** INSTRUCTIONS FOR THE TASK **
Go through the records below and copy out every line that contains the word "down".

(Scene difference descriptions)
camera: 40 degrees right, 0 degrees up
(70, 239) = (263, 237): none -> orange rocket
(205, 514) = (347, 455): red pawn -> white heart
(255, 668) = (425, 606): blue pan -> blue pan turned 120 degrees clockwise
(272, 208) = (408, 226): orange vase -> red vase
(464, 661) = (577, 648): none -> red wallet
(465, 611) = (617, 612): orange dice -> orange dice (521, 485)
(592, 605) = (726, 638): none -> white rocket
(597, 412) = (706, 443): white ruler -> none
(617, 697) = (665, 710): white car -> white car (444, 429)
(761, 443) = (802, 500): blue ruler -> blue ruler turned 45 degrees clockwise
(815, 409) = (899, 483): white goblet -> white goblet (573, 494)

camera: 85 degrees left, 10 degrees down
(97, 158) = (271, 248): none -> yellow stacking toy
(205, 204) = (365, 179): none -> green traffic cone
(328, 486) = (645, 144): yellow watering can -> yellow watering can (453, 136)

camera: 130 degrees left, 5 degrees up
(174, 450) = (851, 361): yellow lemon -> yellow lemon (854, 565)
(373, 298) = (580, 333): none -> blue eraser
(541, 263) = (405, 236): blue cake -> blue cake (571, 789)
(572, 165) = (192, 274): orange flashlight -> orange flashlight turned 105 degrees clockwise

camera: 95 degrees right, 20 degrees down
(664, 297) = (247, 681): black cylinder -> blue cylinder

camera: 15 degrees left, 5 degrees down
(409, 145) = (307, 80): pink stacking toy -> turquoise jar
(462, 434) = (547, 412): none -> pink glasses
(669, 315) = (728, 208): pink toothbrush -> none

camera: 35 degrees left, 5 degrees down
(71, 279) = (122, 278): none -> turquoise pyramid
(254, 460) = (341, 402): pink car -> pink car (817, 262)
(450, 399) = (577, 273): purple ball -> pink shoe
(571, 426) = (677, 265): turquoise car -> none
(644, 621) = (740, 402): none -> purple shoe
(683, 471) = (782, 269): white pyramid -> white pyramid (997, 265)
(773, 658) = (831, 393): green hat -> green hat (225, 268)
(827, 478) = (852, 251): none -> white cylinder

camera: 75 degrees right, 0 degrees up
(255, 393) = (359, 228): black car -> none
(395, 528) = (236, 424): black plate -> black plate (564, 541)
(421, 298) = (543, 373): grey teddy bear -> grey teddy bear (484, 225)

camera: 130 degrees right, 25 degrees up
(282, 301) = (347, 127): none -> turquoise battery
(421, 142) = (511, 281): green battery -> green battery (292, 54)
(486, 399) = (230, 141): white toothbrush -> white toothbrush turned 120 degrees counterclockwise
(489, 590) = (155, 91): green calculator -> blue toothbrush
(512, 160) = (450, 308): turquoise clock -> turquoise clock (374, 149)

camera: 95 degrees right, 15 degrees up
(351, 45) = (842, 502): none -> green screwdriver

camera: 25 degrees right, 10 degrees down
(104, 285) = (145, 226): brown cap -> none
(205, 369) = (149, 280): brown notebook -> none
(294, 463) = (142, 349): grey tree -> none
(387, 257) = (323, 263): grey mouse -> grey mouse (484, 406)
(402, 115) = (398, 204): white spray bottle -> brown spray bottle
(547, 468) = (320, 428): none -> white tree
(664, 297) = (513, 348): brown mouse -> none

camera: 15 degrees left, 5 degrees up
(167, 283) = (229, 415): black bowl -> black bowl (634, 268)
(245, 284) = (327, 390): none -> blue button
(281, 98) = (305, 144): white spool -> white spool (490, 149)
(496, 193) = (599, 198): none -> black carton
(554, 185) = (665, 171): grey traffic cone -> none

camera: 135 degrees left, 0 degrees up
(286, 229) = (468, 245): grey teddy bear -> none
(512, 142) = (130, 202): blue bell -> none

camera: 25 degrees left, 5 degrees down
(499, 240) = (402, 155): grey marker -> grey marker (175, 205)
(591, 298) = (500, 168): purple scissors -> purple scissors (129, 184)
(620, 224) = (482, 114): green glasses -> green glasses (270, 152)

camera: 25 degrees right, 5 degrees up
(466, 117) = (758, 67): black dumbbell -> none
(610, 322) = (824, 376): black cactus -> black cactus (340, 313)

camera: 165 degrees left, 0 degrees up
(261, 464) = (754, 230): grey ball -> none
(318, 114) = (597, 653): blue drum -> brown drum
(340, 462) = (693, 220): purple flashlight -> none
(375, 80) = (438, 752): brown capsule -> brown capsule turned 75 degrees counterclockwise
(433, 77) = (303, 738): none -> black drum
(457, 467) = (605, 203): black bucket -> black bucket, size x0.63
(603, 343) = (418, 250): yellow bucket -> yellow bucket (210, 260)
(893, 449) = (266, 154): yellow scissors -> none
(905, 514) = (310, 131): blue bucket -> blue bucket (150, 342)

** ANSWER AREA **
camera: 85 degrees left, 10 degrees down
camera: 95 degrees right, 20 degrees down
camera: 15 degrees left, 5 degrees down
camera: 35 degrees left, 5 degrees down
camera: 25 degrees right, 10 degrees down
camera: 25 degrees left, 5 degrees down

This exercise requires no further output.